* **Task brief**
Would you copy out each line of the records below that includes the word "armchair"?

BEGIN

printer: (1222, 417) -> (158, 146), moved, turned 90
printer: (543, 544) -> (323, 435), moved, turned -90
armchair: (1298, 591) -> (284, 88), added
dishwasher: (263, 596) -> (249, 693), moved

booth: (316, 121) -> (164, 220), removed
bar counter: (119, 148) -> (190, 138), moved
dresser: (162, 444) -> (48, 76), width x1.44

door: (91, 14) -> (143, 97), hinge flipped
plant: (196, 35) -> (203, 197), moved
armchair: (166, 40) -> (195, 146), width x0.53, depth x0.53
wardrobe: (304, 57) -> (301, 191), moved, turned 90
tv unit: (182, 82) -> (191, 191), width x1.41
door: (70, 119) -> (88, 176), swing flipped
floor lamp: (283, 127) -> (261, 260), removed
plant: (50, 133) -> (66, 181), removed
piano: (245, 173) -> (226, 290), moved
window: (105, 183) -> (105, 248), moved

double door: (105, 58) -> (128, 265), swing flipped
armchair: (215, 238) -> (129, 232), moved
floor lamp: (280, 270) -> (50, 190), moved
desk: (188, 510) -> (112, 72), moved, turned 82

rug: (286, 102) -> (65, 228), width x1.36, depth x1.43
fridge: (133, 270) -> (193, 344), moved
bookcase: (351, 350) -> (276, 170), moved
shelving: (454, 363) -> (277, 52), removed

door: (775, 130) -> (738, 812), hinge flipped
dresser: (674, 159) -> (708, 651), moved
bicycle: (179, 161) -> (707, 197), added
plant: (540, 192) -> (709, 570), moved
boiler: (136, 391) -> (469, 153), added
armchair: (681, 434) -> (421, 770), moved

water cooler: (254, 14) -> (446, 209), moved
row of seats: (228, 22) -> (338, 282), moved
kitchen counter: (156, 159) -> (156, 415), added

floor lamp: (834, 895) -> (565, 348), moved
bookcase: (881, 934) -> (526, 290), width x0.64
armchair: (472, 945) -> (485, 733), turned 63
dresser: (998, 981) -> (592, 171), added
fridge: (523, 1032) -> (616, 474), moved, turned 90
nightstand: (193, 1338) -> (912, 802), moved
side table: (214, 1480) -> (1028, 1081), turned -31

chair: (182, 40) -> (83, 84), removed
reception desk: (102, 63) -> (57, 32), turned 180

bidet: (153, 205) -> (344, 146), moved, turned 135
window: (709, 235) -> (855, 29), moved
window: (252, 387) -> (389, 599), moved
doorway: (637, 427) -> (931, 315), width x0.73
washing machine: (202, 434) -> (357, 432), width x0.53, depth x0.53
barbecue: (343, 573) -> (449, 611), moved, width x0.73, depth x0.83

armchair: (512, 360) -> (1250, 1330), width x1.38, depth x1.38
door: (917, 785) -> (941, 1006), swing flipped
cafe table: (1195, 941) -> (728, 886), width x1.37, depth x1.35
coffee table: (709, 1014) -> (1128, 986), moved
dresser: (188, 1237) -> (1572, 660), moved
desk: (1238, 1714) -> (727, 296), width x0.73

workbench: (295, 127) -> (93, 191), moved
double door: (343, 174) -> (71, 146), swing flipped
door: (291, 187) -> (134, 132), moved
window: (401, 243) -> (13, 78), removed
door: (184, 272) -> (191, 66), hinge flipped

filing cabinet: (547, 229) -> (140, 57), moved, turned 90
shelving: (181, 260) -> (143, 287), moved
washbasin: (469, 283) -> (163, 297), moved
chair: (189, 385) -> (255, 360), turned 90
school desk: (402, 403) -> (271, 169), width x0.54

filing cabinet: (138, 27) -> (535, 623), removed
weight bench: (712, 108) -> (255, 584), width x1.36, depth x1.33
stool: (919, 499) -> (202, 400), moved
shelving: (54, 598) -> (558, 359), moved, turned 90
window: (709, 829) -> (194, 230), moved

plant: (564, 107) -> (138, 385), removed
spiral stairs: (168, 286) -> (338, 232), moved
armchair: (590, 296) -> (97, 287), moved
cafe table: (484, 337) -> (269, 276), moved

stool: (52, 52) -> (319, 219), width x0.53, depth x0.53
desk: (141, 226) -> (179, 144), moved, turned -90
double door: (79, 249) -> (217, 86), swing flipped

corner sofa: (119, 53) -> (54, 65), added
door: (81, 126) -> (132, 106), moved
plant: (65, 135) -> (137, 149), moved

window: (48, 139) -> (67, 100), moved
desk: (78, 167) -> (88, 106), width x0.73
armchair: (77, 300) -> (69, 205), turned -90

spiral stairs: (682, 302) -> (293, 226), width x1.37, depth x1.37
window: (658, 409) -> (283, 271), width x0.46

END

* **Completed task**
armchair: (1298, 591) -> (284, 88), added
armchair: (166, 40) -> (195, 146), width x0.53, depth x0.53
armchair: (215, 238) -> (129, 232), moved
armchair: (681, 434) -> (421, 770), moved
armchair: (472, 945) -> (485, 733), turned 63
armchair: (512, 360) -> (1250, 1330), width x1.38, depth x1.38
armchair: (590, 296) -> (97, 287), moved
armchair: (77, 300) -> (69, 205), turned -90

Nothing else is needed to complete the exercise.